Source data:
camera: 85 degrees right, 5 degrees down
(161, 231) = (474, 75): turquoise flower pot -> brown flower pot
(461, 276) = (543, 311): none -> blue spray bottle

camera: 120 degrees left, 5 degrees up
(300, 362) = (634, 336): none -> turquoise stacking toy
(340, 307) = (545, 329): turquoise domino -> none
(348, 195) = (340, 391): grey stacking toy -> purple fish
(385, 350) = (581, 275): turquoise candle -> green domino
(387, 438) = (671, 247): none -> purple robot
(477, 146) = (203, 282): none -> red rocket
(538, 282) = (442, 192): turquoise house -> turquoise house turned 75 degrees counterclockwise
* * *
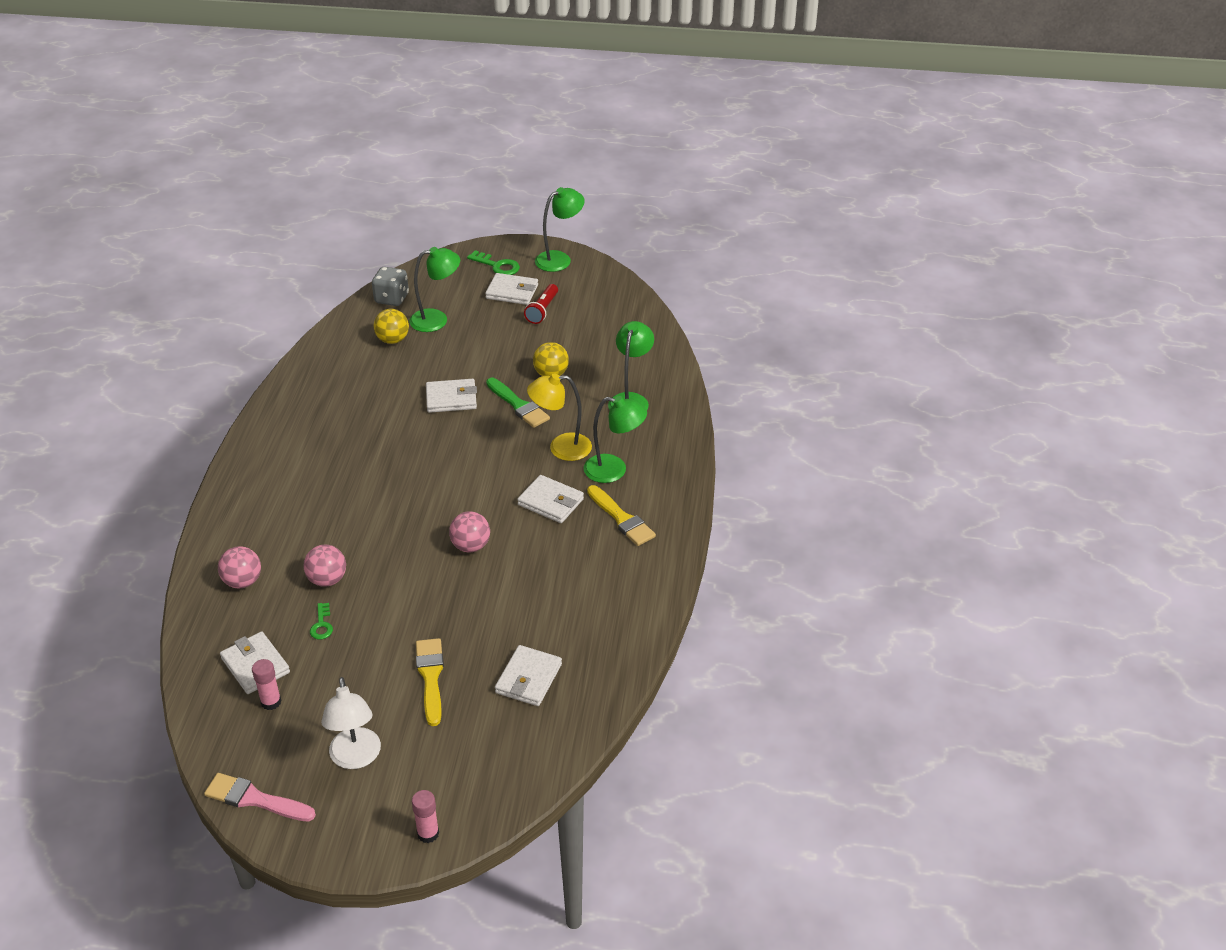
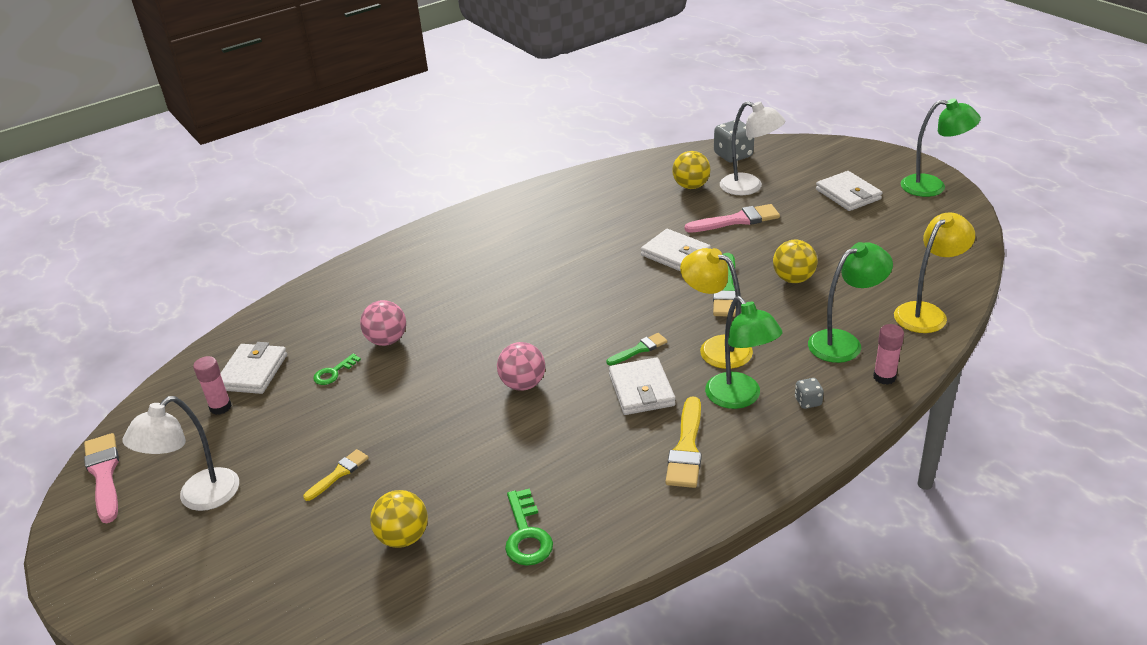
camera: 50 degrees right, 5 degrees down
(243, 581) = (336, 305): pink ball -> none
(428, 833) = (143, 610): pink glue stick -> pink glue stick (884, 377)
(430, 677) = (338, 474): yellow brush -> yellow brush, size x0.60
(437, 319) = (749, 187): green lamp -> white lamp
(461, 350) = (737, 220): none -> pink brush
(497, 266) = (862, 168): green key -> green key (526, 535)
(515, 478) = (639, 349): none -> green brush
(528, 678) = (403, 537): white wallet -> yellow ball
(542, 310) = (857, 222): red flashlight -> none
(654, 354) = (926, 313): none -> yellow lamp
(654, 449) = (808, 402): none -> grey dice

About this task:
Copy out only the lines above from the one with "camera: 85 degrees right, 5 degrees down" to the one with "(538, 282) = (442, 192): turquoise", inclusive, exactly as they stand.

Task solution:
camera: 85 degrees right, 5 degrees down
(161, 231) = (474, 75): turquoise flower pot -> brown flower pot
(461, 276) = (543, 311): none -> blue spray bottle

camera: 120 degrees left, 5 degrees up
(300, 362) = (634, 336): none -> turquoise stacking toy
(340, 307) = (545, 329): turquoise domino -> none
(348, 195) = (340, 391): grey stacking toy -> purple fish
(385, 350) = (581, 275): turquoise candle -> green domino
(387, 438) = (671, 247): none -> purple robot
(477, 146) = (203, 282): none -> red rocket
(538, 282) = (442, 192): turquoise house -> turquoise house turned 75 degrees counterclockwise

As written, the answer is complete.